> **Assignment**
Give back exactly the lines of the entries below from the line with "camera: 155 degrees left, 15 degrees down" to the line with "(664, 338) = (425, 266): grey", inclusive, and only those.

> **Dataset**
-=-=-=-=-
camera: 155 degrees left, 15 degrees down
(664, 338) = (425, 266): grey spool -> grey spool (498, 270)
-=-=-=-=-
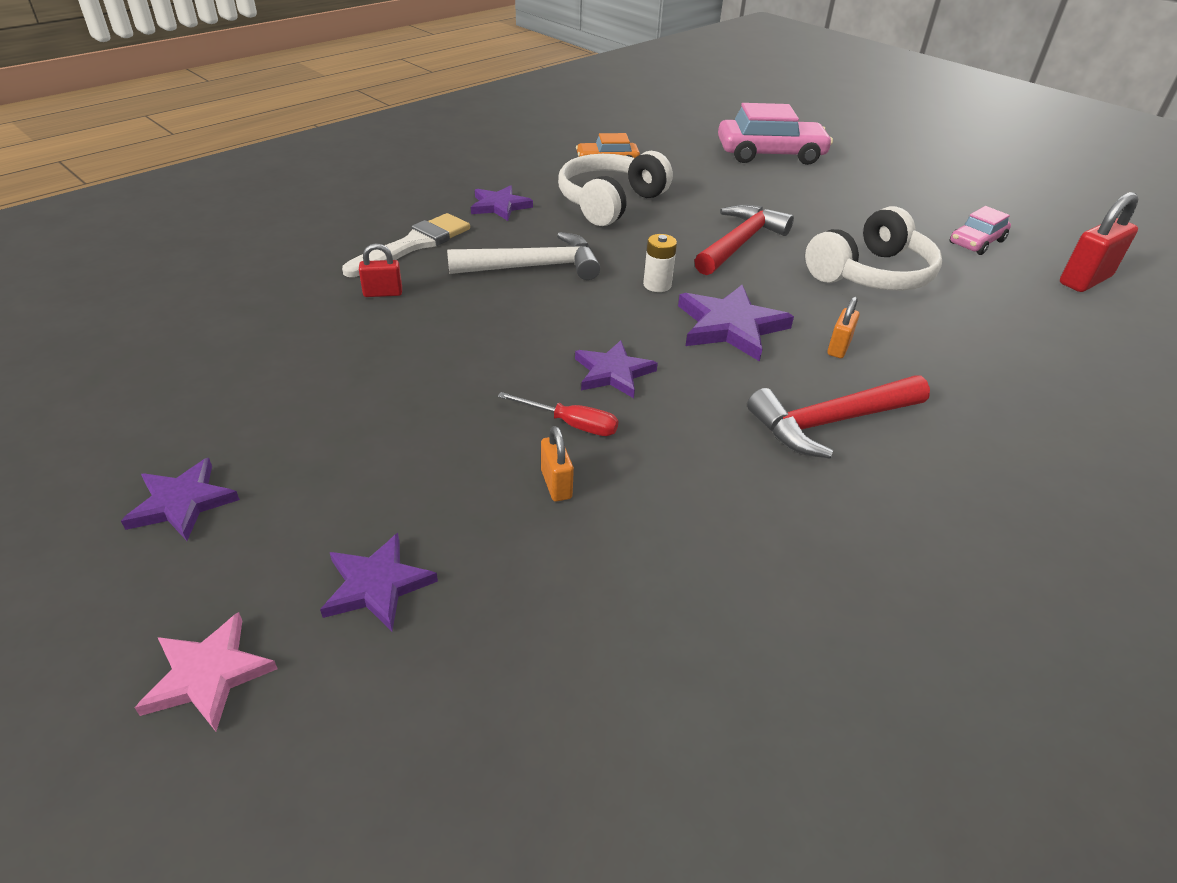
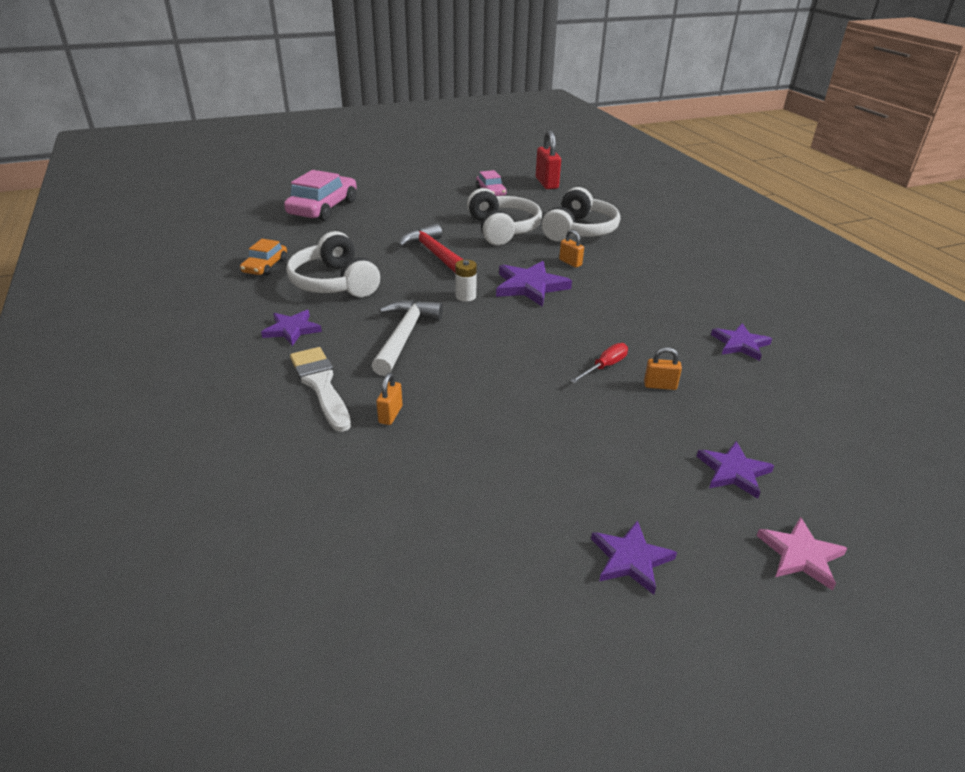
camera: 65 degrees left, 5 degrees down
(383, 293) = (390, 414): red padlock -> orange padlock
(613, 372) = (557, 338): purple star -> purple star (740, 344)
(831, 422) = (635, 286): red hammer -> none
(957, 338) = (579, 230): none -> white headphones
-=-=-=-=-
> **Exercise result**
camera: 155 degrees left, 15 degrees down
(664, 338) = (425, 266): grey spool -> grey spool (498, 270)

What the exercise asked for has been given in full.